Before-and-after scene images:
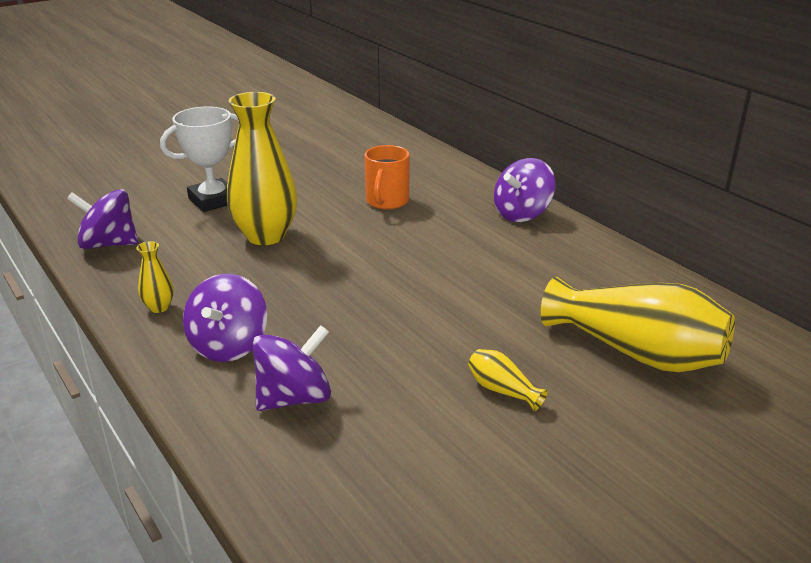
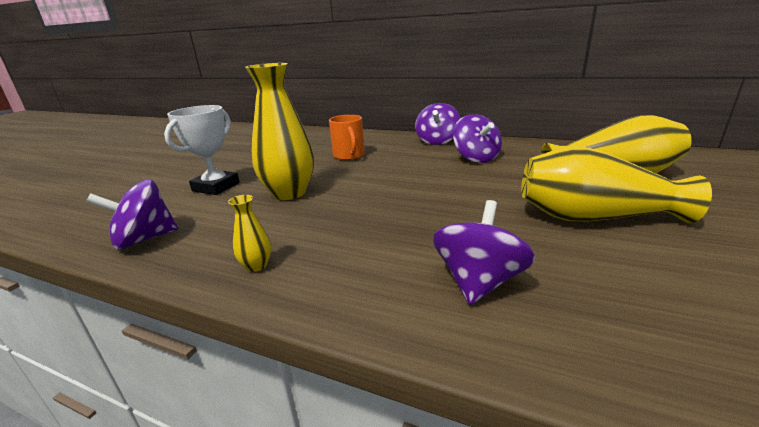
camera: 30 degrees left, 5 degrees down
(229, 345) = (363, 268): purple spinning top -> purple spinning top (476, 158)
(502, 390) = (594, 217): yellow vase -> yellow vase, size x2.33

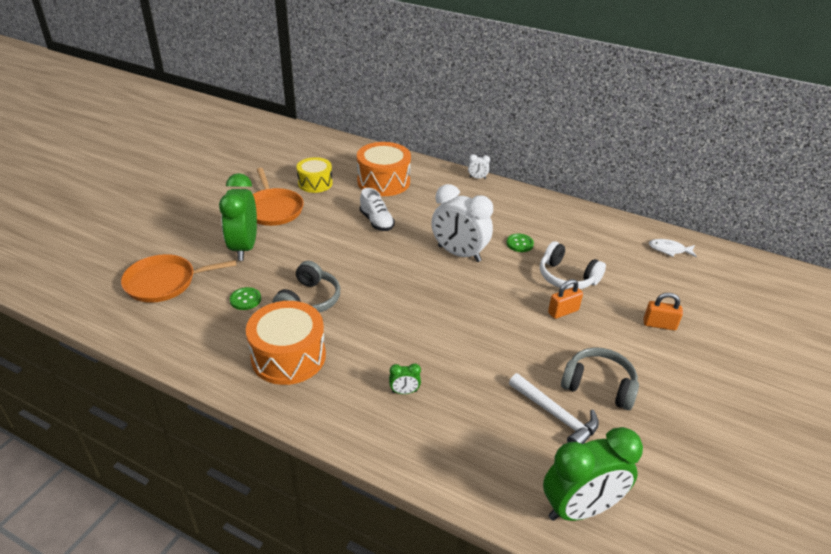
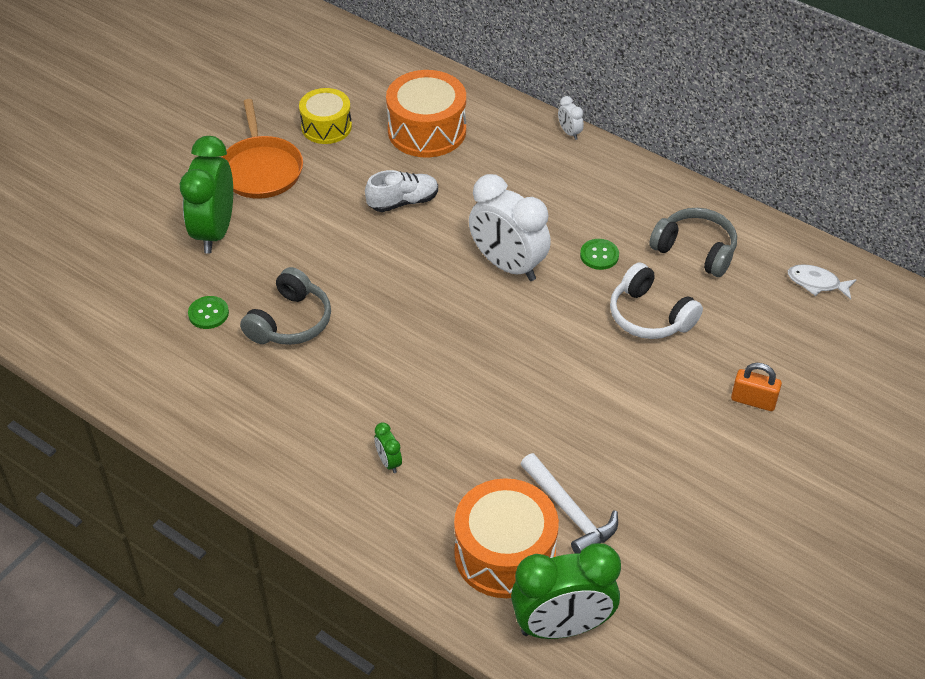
camera: 10 degrees right, 10 degrees up
(164, 282) = (107, 278): orange pan -> none
(288, 356) = (253, 401): orange drum -> orange drum (505, 553)
(376, 221) = (403, 202): white shoe -> white shoe turned 90 degrees counterclockwise
(404, 392) = (388, 462): green clock -> green clock turned 60 degrees clockwise
(477, 178) = (569, 133): white clock -> white clock turned 45 degrees clockwise
(563, 311) = (626, 369): orange padlock -> none
(599, 386) = (638, 479): grey headphones -> grey headphones (695, 250)

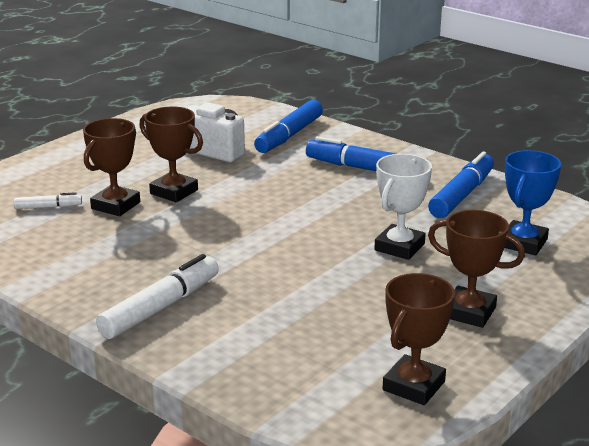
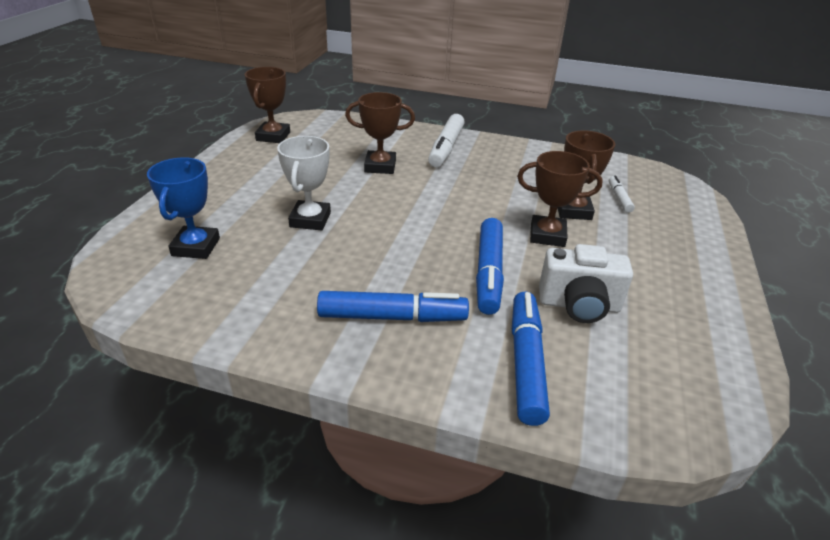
camera: 155 degrees right, 10 degrees up
(48, 207) = (619, 198): white marker -> white marker turned 120 degrees clockwise
(462, 195) = (262, 299): blue marker -> blue marker (489, 273)
(469, 312) = (244, 179): brown trophy -> brown trophy (380, 166)

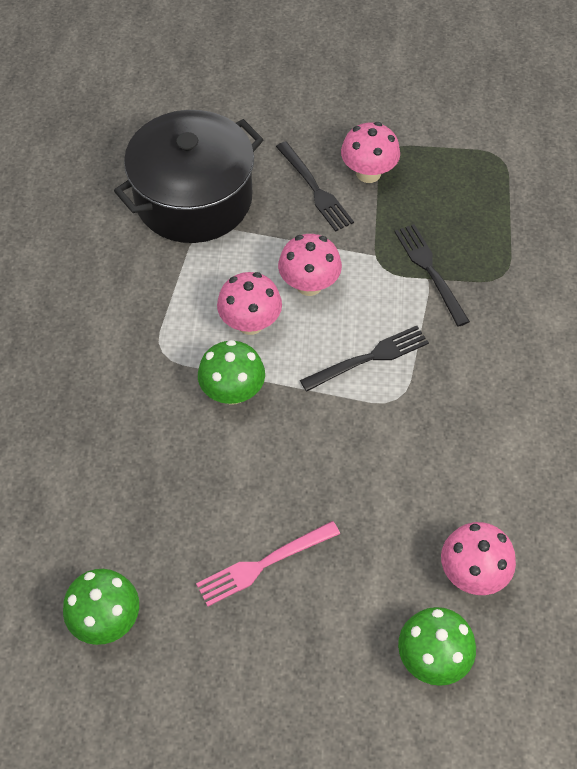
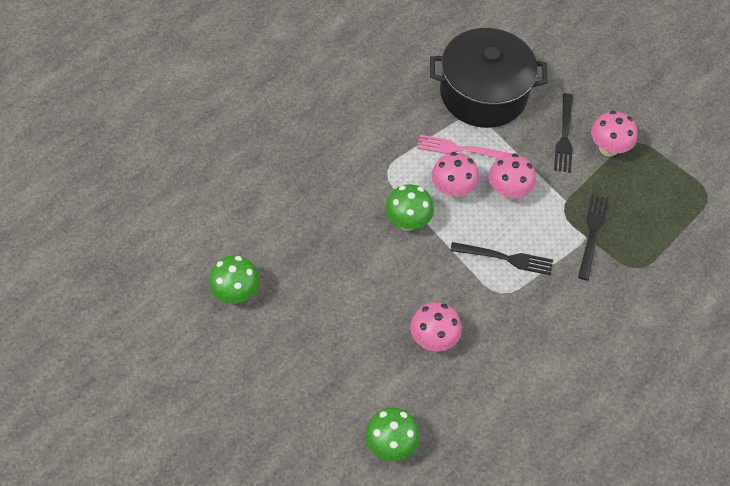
camera: 35 degrees right, 0 degrees up
(263, 564) = (342, 326): pink fork -> pink fork (460, 149)
(472, 573) = (455, 419): pink mushroom -> pink mushroom (433, 339)

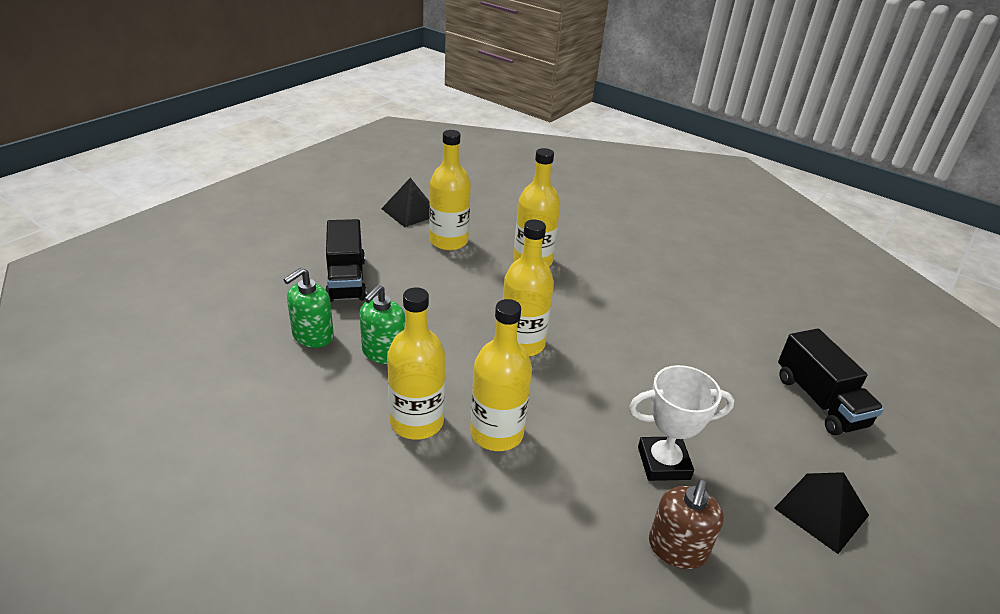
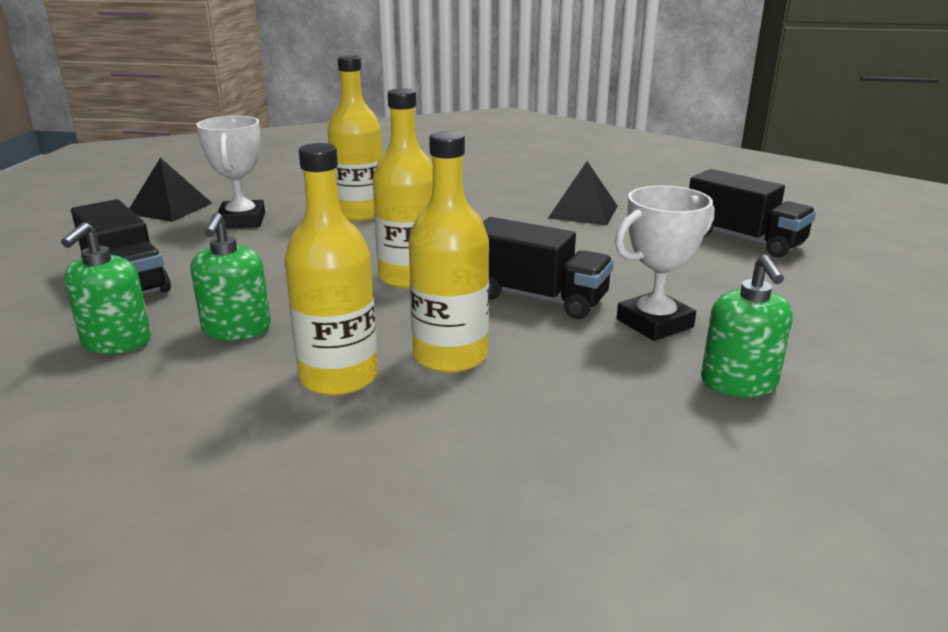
camera: 25 degrees left, 10 degrees down
(448, 241) = (242, 220): yellow bottle -> white trophy
(597, 401) = (537, 298): none -> black truck
(677, 548) = (739, 383): brown soap dispenser -> green soap dispenser
(821, 511) = (830, 311): black pyramid -> black pyramid (583, 212)

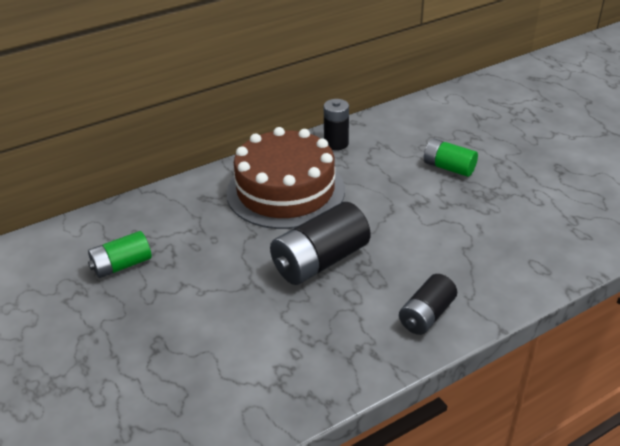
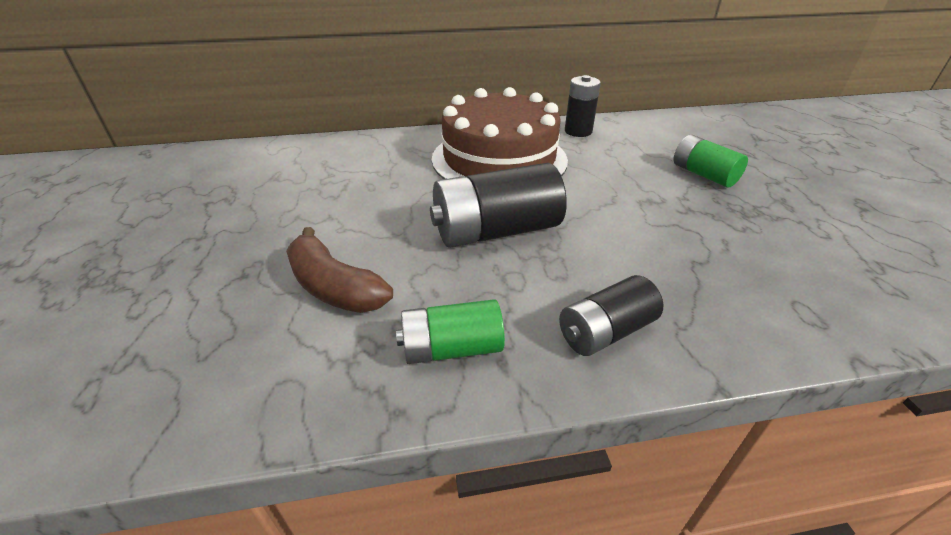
camera: 20 degrees right, 0 degrees up
(122, 265) = (286, 186): green battery -> green battery (451, 348)
(232, 339) = (335, 287): none -> brown banana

### Action item
Your answer should be one number: the count of lines in the records above that contain "turned".

### Expected answer
4